Modification records
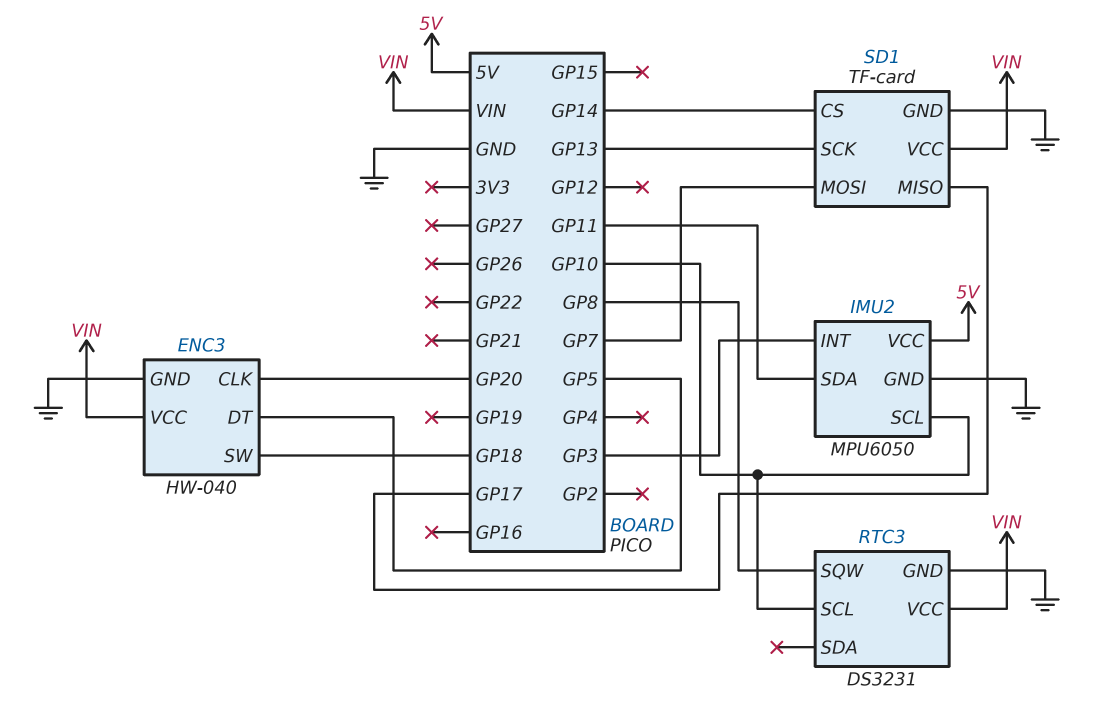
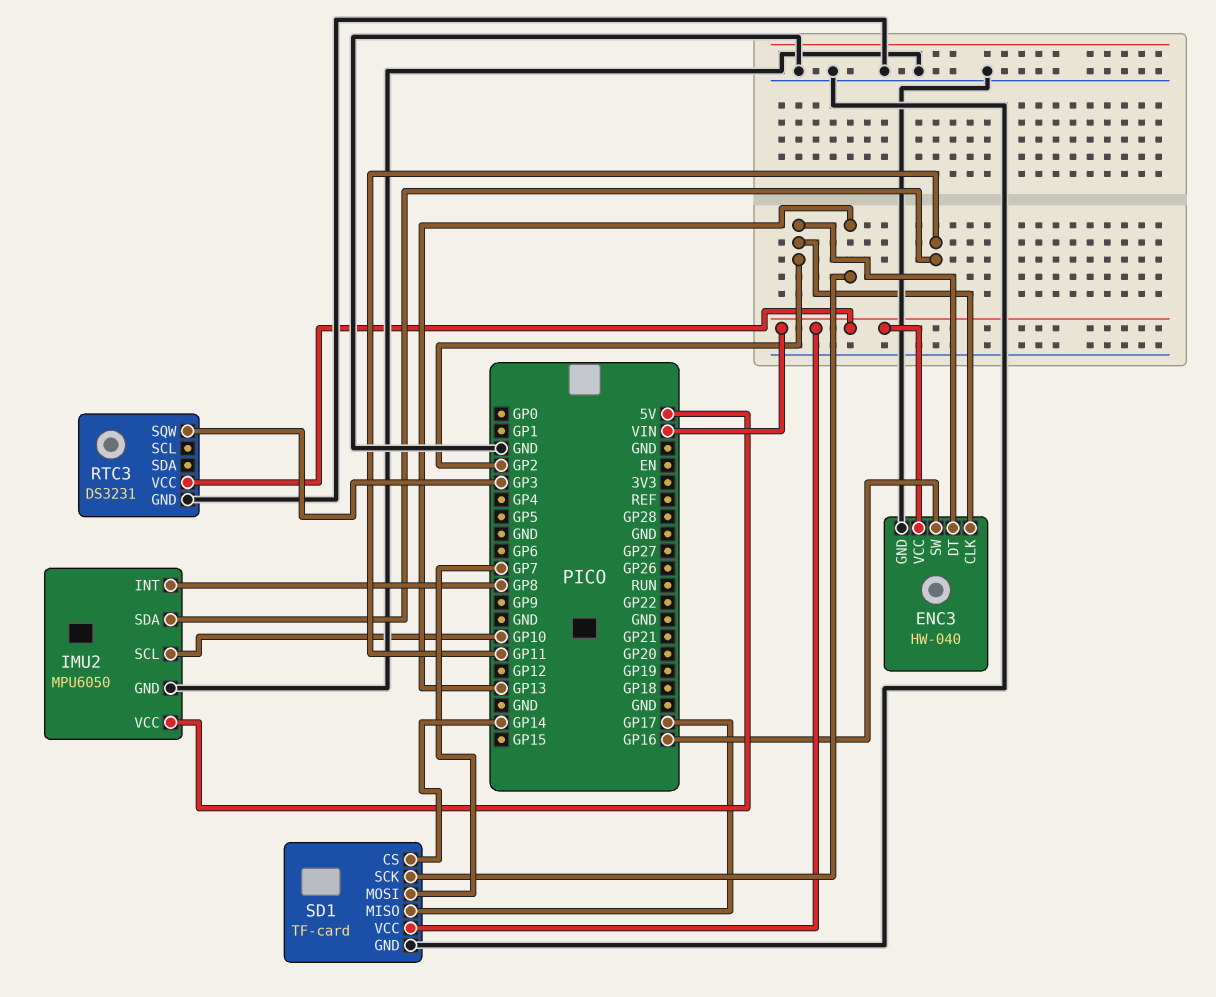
ENC3 pin CLK: GP20 -> GP2
ENC3 pin DT: GP5 -> GP2
ENC3 pin SW: GP18 -> GP16
IMU2 pin INT: GP3 -> GP8
RTC3 pin SCL: GP10 -> none
RTC3 pin SQW: GP8 -> GP3

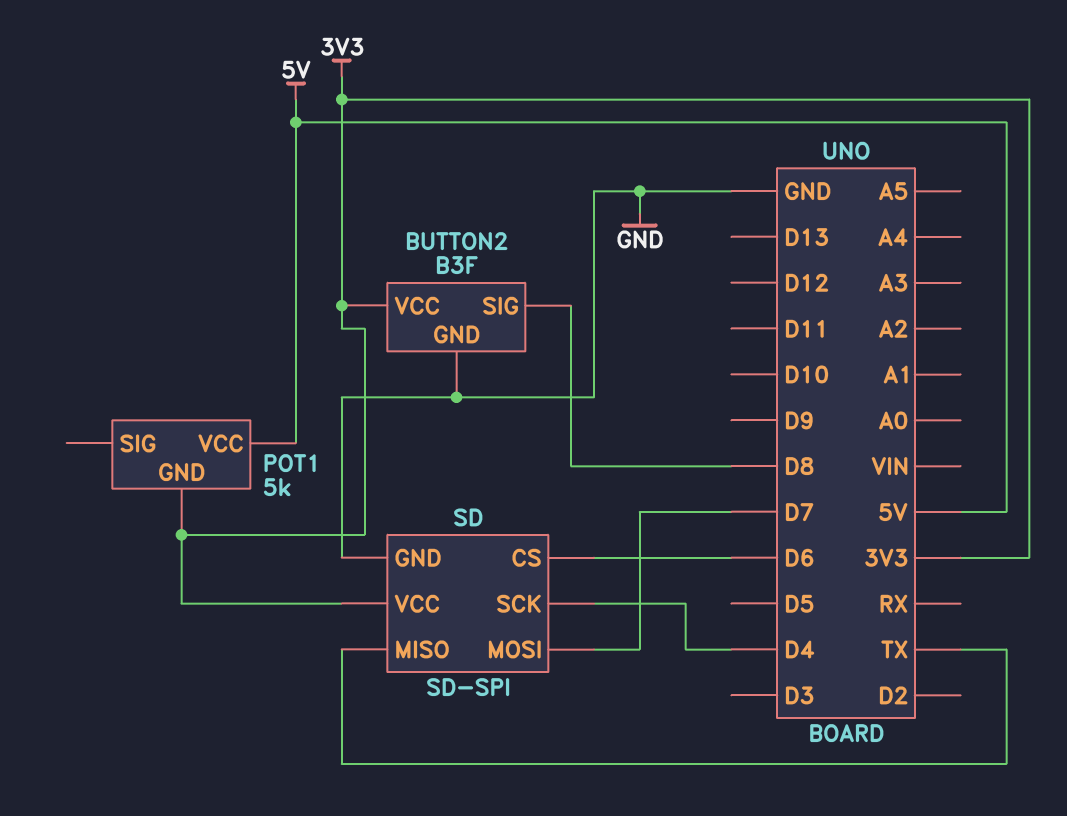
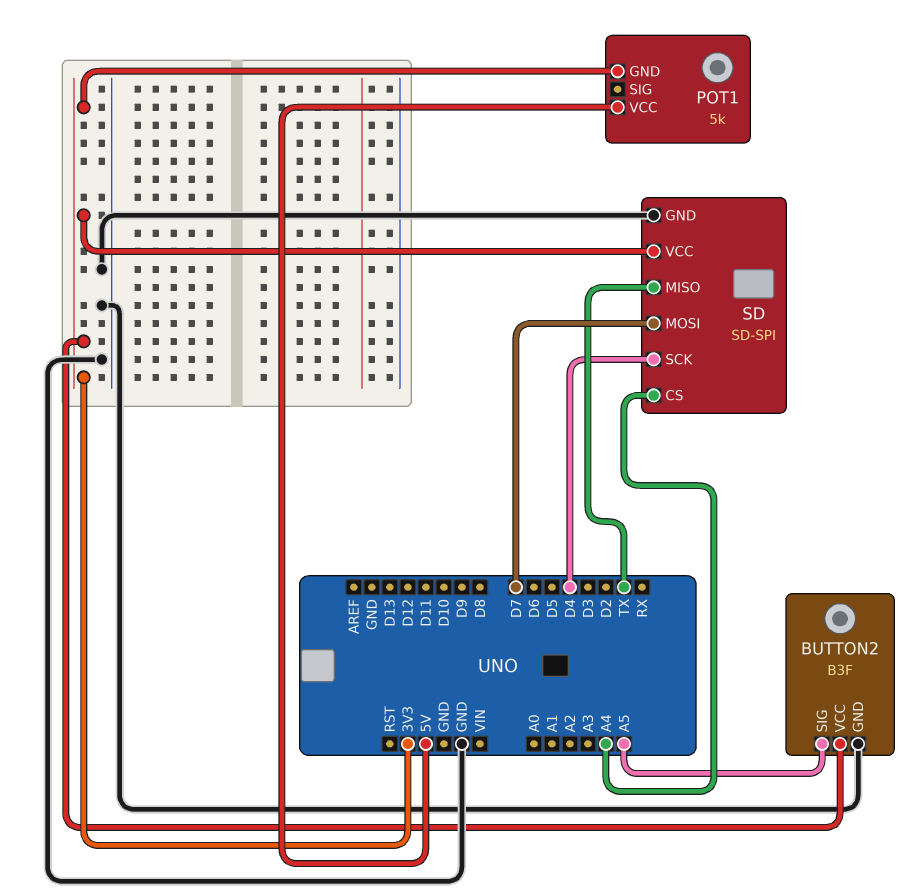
BUTTON2 pin SIG: D8 -> A5
SD pin CS: D6 -> A4

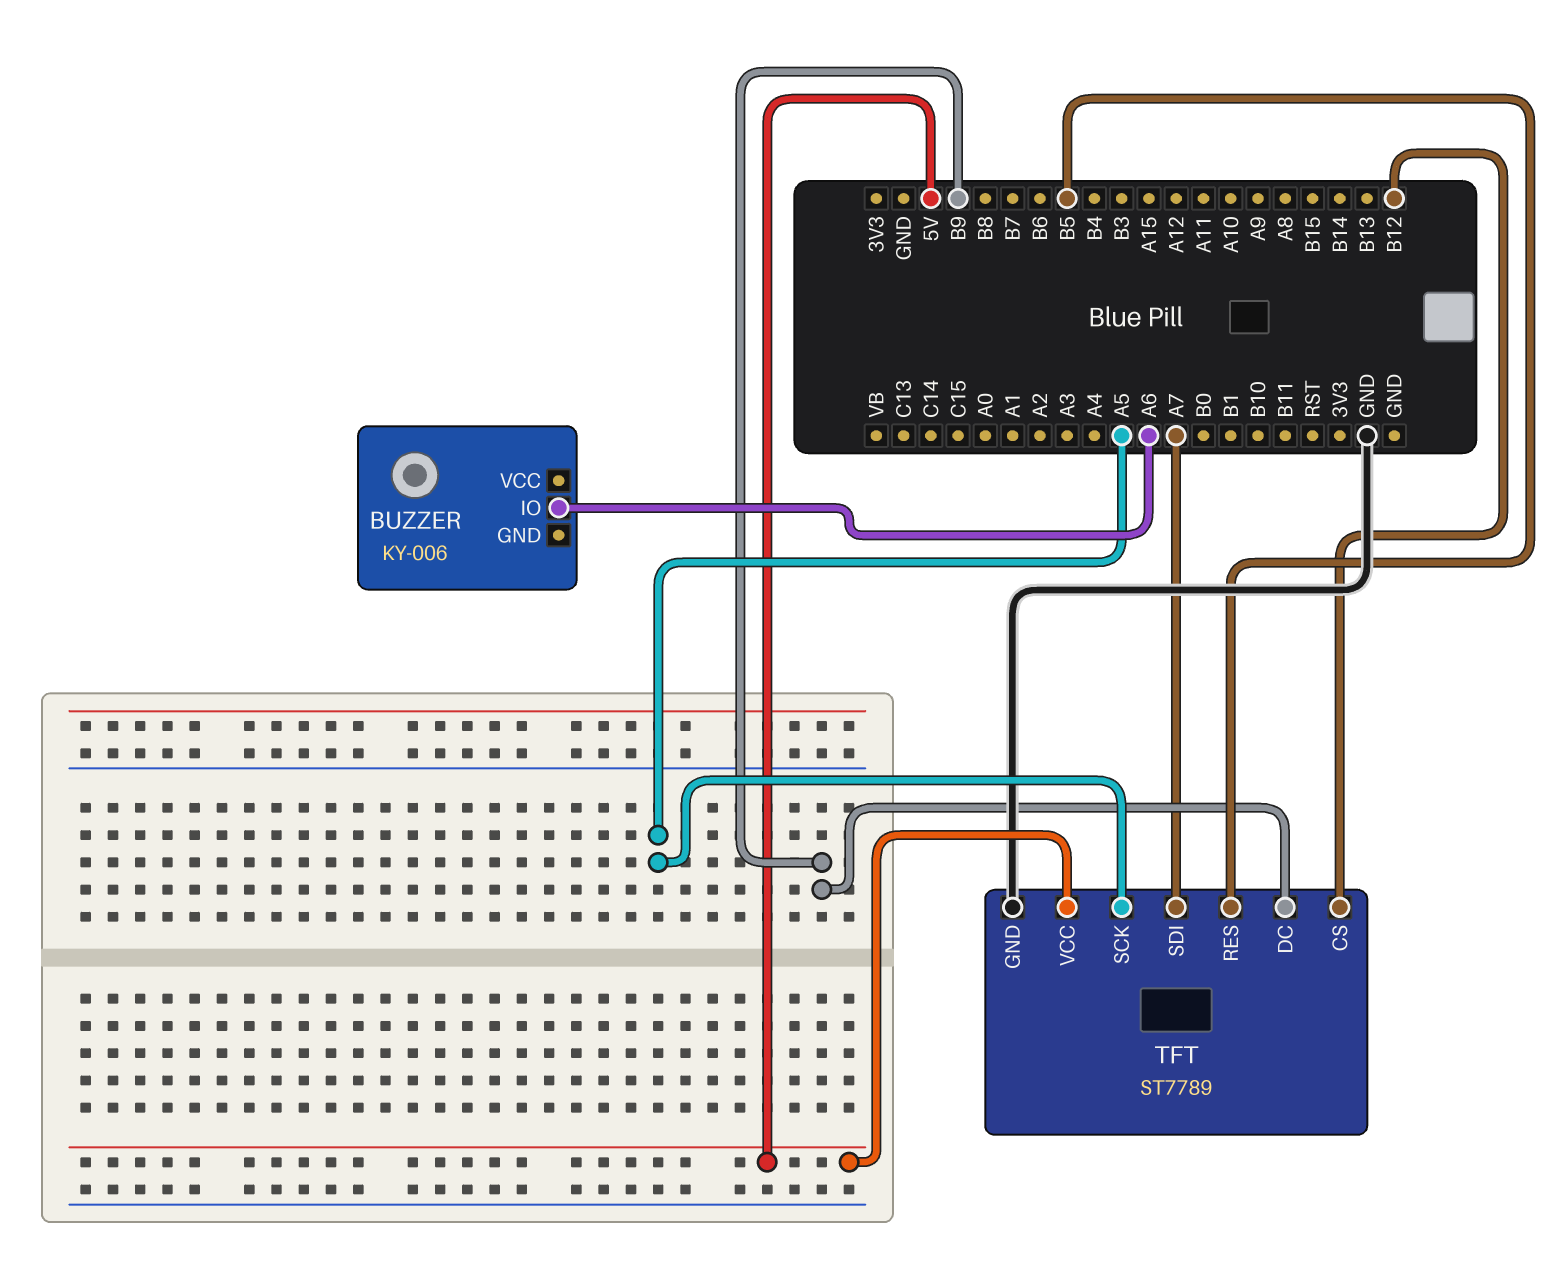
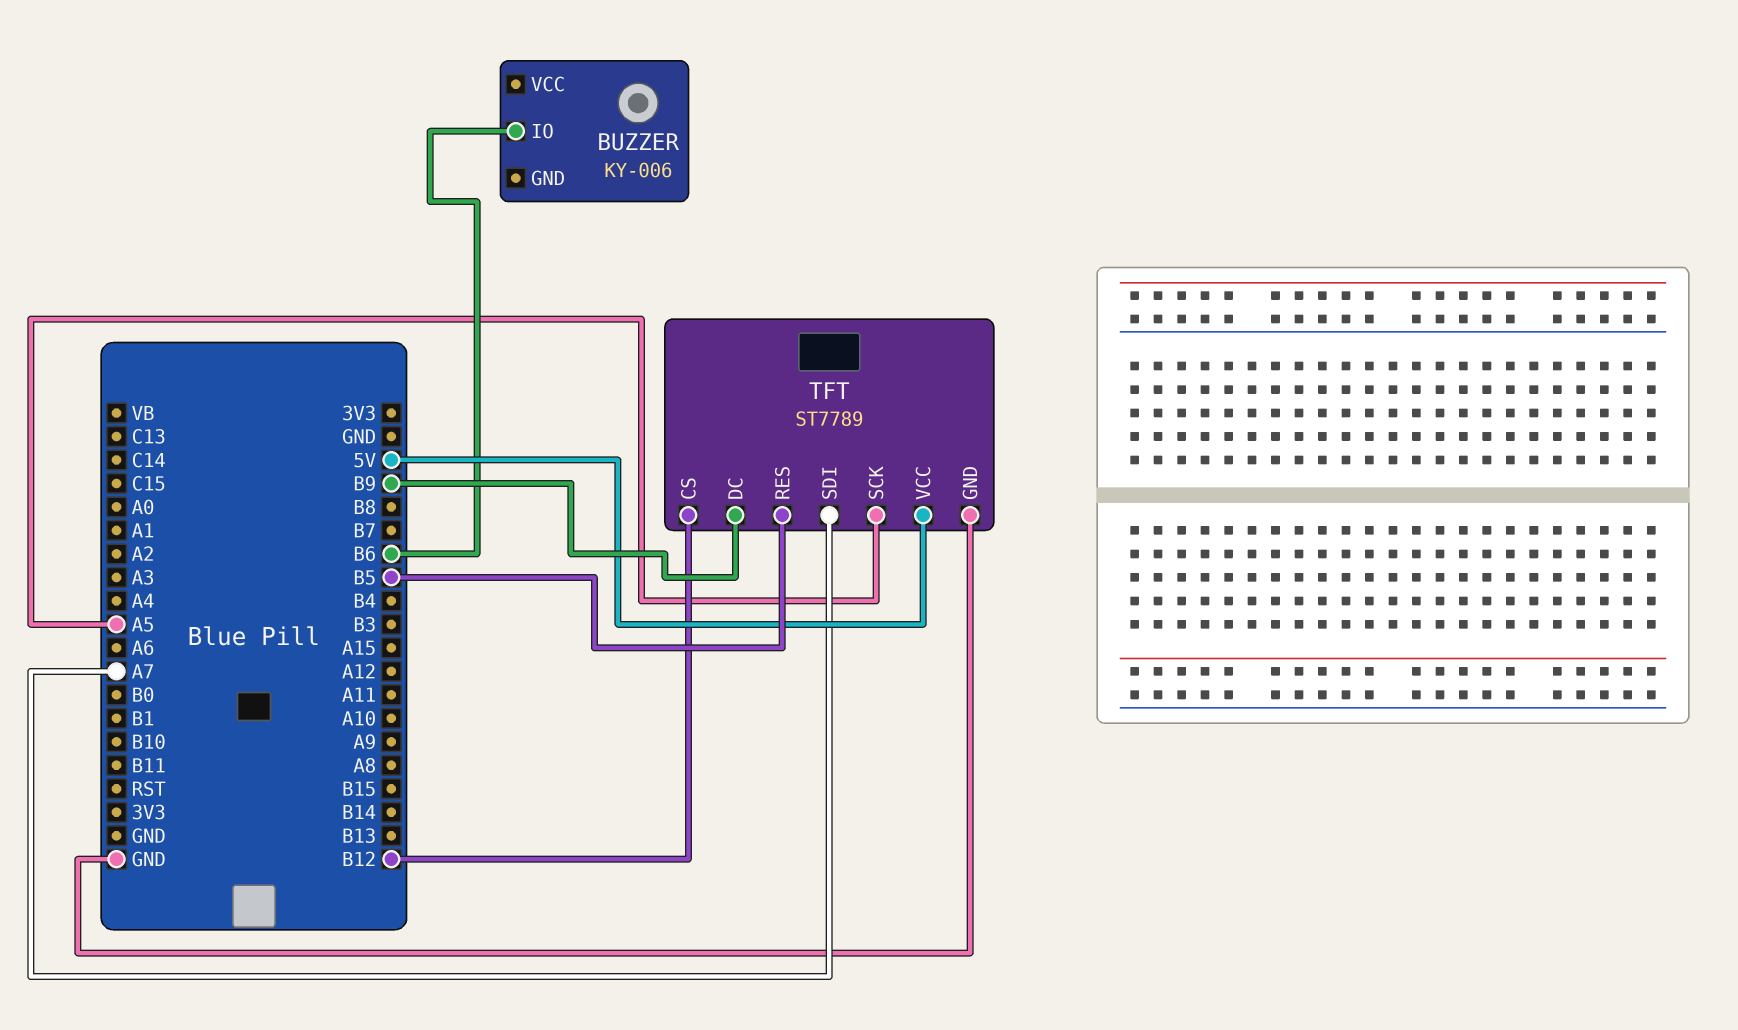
BUZZER pin IO: A6 -> B6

TRY IT
Restate each entry verbatim and skip every image.

REPLY TO THE EXERCISE
ENC3 pin CLK: GP20 -> GP2
ENC3 pin DT: GP5 -> GP2
ENC3 pin SW: GP18 -> GP16
IMU2 pin INT: GP3 -> GP8
RTC3 pin SCL: GP10 -> none
RTC3 pin SQW: GP8 -> GP3

BUTTON2 pin SIG: D8 -> A5
SD pin CS: D6 -> A4

BUZZER pin IO: A6 -> B6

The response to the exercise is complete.